[SUPPLIED RECORDS — start]

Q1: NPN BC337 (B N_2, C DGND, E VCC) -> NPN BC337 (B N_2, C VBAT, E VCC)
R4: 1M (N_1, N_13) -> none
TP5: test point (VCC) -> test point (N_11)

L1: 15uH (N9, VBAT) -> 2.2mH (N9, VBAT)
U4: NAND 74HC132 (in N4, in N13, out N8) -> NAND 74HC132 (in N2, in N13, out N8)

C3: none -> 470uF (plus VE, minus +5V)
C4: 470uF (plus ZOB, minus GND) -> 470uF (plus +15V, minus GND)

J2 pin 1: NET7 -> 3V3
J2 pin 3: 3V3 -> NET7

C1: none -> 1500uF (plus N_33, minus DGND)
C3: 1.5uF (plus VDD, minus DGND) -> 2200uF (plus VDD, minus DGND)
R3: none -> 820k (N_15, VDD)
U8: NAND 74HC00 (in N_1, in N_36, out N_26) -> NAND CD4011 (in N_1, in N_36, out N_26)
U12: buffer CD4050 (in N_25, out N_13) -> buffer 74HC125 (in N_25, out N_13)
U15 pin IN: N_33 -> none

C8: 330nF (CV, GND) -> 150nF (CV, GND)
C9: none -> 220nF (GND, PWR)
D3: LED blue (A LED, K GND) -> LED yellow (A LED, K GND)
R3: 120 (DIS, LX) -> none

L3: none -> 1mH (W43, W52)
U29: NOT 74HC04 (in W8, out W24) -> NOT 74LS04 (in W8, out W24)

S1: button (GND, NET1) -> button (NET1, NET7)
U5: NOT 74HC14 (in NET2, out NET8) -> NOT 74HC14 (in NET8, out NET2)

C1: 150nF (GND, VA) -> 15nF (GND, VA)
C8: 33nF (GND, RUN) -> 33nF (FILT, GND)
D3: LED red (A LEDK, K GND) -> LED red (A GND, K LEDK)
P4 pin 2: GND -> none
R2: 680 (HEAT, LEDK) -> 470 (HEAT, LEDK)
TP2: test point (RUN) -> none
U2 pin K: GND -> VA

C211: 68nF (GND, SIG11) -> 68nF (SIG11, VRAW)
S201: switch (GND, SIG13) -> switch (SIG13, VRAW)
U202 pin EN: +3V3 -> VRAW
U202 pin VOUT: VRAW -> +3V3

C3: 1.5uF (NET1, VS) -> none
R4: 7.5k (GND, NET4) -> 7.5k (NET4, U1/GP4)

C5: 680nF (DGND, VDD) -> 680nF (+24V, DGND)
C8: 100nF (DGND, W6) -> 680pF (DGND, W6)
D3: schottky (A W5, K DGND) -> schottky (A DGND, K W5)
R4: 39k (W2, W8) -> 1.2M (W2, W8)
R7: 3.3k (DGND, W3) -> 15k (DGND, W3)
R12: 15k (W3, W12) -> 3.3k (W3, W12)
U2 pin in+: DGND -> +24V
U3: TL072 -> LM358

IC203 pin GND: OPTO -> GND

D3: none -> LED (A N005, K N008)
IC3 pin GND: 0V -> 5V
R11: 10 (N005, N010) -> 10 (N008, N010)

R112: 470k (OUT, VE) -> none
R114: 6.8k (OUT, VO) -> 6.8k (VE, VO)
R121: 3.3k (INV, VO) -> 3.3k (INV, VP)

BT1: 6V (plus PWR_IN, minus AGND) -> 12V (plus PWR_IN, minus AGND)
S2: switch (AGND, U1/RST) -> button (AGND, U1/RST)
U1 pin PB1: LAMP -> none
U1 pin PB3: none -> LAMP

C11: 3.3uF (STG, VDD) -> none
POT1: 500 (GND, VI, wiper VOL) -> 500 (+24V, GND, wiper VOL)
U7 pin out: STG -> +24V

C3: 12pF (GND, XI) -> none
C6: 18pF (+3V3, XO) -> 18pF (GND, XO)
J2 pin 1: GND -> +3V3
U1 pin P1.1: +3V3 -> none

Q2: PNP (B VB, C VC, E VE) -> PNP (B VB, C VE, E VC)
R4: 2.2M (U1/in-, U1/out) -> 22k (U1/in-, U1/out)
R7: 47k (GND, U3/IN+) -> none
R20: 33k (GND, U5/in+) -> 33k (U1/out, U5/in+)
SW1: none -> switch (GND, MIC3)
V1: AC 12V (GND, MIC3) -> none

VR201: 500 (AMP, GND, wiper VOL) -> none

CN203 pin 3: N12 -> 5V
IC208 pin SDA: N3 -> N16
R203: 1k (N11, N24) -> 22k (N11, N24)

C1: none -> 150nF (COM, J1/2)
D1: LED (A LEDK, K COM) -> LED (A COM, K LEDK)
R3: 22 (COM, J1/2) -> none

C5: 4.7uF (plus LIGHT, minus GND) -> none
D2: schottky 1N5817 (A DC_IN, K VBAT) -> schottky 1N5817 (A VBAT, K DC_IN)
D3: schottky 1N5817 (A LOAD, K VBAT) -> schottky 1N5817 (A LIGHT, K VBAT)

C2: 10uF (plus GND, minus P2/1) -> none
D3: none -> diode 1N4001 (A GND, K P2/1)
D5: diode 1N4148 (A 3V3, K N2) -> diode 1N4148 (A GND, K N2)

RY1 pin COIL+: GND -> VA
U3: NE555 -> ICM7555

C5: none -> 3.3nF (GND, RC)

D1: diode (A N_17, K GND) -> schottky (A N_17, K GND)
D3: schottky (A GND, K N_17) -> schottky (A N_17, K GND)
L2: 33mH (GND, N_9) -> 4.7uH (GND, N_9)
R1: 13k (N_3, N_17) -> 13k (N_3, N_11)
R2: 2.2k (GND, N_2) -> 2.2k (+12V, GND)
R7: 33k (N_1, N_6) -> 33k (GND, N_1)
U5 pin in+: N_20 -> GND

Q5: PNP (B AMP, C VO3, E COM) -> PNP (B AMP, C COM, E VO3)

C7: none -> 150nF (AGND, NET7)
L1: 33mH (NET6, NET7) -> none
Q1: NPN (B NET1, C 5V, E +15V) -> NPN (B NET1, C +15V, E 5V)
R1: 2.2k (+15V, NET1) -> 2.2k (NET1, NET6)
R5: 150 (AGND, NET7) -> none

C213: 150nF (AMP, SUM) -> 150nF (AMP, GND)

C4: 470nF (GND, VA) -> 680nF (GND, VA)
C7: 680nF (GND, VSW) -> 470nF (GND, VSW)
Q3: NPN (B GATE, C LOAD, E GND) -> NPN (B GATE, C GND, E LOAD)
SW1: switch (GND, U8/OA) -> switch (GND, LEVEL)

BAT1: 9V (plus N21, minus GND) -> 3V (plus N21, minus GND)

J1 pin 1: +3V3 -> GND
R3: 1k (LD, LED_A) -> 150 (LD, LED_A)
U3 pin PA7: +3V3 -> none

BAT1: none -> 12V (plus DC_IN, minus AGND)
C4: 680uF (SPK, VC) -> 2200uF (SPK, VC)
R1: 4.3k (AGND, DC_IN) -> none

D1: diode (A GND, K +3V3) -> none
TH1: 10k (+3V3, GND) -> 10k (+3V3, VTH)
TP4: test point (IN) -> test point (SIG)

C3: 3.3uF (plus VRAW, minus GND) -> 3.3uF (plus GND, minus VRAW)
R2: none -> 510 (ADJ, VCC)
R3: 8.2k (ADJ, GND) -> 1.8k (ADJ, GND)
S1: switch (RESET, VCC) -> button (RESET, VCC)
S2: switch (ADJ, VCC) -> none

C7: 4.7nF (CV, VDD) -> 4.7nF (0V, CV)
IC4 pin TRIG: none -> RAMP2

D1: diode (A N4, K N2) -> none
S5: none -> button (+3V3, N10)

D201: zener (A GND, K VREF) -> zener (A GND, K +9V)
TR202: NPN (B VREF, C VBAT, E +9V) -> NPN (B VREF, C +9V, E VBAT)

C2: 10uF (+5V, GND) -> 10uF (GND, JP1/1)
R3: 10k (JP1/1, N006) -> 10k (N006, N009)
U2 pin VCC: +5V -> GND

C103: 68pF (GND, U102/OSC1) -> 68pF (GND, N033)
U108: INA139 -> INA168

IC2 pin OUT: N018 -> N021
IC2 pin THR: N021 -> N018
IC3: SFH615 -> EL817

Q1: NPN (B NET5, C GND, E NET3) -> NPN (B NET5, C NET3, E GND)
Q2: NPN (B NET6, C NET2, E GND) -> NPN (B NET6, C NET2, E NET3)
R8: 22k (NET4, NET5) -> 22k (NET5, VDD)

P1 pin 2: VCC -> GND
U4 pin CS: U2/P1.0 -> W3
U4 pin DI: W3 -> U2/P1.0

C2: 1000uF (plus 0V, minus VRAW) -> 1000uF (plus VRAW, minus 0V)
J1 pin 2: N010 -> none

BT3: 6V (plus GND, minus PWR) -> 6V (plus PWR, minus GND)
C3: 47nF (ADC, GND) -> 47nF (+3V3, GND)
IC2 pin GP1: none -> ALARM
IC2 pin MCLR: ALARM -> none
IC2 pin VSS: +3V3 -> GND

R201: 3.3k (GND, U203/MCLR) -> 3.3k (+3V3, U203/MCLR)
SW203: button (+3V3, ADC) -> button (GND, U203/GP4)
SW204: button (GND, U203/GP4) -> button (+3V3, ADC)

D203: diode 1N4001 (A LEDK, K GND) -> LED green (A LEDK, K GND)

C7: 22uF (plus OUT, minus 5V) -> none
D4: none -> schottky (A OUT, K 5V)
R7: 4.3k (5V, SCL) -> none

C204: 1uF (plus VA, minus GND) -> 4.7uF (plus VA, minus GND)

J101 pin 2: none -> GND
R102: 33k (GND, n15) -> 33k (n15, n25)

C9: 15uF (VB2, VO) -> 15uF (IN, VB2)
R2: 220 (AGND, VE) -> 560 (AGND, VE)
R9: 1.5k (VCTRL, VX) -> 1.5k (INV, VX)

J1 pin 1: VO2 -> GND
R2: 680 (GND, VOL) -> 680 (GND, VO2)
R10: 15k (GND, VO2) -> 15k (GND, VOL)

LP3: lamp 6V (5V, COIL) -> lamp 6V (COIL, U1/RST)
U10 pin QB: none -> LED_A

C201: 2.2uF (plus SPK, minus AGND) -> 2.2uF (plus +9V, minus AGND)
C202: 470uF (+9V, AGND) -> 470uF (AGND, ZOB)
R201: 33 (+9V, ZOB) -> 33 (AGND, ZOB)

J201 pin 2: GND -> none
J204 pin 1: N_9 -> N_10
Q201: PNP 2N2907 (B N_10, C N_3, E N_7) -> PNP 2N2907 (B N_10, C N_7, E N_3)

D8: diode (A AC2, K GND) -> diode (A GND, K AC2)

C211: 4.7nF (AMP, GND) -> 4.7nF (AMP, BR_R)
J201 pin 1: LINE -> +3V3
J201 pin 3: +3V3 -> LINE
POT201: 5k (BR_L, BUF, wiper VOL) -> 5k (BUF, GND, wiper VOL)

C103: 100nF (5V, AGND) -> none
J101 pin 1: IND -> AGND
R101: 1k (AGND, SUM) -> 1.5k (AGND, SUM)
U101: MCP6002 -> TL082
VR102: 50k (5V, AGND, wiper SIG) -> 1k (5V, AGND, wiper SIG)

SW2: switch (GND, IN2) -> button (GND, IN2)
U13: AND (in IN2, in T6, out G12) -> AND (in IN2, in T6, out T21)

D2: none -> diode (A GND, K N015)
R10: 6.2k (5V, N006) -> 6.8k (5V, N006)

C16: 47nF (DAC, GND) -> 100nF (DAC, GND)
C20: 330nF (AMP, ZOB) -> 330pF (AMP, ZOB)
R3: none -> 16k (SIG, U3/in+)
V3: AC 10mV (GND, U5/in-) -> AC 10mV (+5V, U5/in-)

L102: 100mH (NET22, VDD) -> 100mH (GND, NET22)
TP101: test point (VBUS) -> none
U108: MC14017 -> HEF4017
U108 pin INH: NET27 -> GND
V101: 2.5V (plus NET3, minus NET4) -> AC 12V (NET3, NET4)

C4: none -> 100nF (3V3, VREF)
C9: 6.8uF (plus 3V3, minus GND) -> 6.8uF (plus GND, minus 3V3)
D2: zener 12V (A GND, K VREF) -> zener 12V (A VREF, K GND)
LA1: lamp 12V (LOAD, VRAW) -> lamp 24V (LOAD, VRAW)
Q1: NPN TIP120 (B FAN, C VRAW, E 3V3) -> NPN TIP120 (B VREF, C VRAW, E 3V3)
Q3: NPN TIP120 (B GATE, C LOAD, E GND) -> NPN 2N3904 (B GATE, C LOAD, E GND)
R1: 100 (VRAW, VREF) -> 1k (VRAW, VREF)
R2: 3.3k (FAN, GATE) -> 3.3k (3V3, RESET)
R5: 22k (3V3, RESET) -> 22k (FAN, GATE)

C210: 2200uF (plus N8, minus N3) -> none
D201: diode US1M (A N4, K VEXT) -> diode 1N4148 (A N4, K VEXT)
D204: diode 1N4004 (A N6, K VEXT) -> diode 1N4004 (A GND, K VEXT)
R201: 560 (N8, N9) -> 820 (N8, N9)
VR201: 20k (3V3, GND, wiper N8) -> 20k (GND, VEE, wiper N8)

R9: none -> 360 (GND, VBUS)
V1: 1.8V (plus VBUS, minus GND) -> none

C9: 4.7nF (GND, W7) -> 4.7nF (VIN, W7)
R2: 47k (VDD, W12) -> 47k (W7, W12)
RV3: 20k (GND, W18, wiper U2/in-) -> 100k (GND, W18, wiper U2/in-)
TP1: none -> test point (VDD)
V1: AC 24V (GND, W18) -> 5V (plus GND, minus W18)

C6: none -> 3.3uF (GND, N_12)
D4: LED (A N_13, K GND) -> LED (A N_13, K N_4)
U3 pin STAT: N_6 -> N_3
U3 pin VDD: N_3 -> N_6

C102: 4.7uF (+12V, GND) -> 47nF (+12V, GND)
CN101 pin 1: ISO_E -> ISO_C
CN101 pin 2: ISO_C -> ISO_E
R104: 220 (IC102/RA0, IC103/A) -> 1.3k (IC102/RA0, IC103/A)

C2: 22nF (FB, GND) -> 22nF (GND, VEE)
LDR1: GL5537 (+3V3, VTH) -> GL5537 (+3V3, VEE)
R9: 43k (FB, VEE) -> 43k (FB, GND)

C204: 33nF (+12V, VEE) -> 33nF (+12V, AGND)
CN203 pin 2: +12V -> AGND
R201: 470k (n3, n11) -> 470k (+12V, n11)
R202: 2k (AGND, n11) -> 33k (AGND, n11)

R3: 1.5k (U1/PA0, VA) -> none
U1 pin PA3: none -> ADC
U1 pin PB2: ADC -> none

[SUPPLIED RECORDS — finish]

WORK INSTRUCTION >> Taking the entries above, print exactly the lines starting at the line with "U4 pin CS: U2/P1.0 -> W3" and ending at the line with "V3: AC 10mV", both included.

EXERCISE OUTPUT >>
U4 pin CS: U2/P1.0 -> W3
U4 pin DI: W3 -> U2/P1.0

C2: 1000uF (plus 0V, minus VRAW) -> 1000uF (plus VRAW, minus 0V)
J1 pin 2: N010 -> none

BT3: 6V (plus GND, minus PWR) -> 6V (plus PWR, minus GND)
C3: 47nF (ADC, GND) -> 47nF (+3V3, GND)
IC2 pin GP1: none -> ALARM
IC2 pin MCLR: ALARM -> none
IC2 pin VSS: +3V3 -> GND

R201: 3.3k (GND, U203/MCLR) -> 3.3k (+3V3, U203/MCLR)
SW203: button (+3V3, ADC) -> button (GND, U203/GP4)
SW204: button (GND, U203/GP4) -> button (+3V3, ADC)

D203: diode 1N4001 (A LEDK, K GND) -> LED green (A LEDK, K GND)

C7: 22uF (plus OUT, minus 5V) -> none
D4: none -> schottky (A OUT, K 5V)
R7: 4.3k (5V, SCL) -> none

C204: 1uF (plus VA, minus GND) -> 4.7uF (plus VA, minus GND)

J101 pin 2: none -> GND
R102: 33k (GND, n15) -> 33k (n15, n25)

C9: 15uF (VB2, VO) -> 15uF (IN, VB2)
R2: 220 (AGND, VE) -> 560 (AGND, VE)
R9: 1.5k (VCTRL, VX) -> 1.5k (INV, VX)

J1 pin 1: VO2 -> GND
R2: 680 (GND, VOL) -> 680 (GND, VO2)
R10: 15k (GND, VO2) -> 15k (GND, VOL)

LP3: lamp 6V (5V, COIL) -> lamp 6V (COIL, U1/RST)
U10 pin QB: none -> LED_A

C201: 2.2uF (plus SPK, minus AGND) -> 2.2uF (plus +9V, minus AGND)
C202: 470uF (+9V, AGND) -> 470uF (AGND, ZOB)
R201: 33 (+9V, ZOB) -> 33 (AGND, ZOB)

J201 pin 2: GND -> none
J204 pin 1: N_9 -> N_10
Q201: PNP 2N2907 (B N_10, C N_3, E N_7) -> PNP 2N2907 (B N_10, C N_7, E N_3)

D8: diode (A AC2, K GND) -> diode (A GND, K AC2)

C211: 4.7nF (AMP, GND) -> 4.7nF (AMP, BR_R)
J201 pin 1: LINE -> +3V3
J201 pin 3: +3V3 -> LINE
POT201: 5k (BR_L, BUF, wiper VOL) -> 5k (BUF, GND, wiper VOL)

C103: 100nF (5V, AGND) -> none
J101 pin 1: IND -> AGND
R101: 1k (AGND, SUM) -> 1.5k (AGND, SUM)
U101: MCP6002 -> TL082
VR102: 50k (5V, AGND, wiper SIG) -> 1k (5V, AGND, wiper SIG)

SW2: switch (GND, IN2) -> button (GND, IN2)
U13: AND (in IN2, in T6, out G12) -> AND (in IN2, in T6, out T21)

D2: none -> diode (A GND, K N015)
R10: 6.2k (5V, N006) -> 6.8k (5V, N006)

C16: 47nF (DAC, GND) -> 100nF (DAC, GND)
C20: 330nF (AMP, ZOB) -> 330pF (AMP, ZOB)
R3: none -> 16k (SIG, U3/in+)
V3: AC 10mV (GND, U5/in-) -> AC 10mV (+5V, U5/in-)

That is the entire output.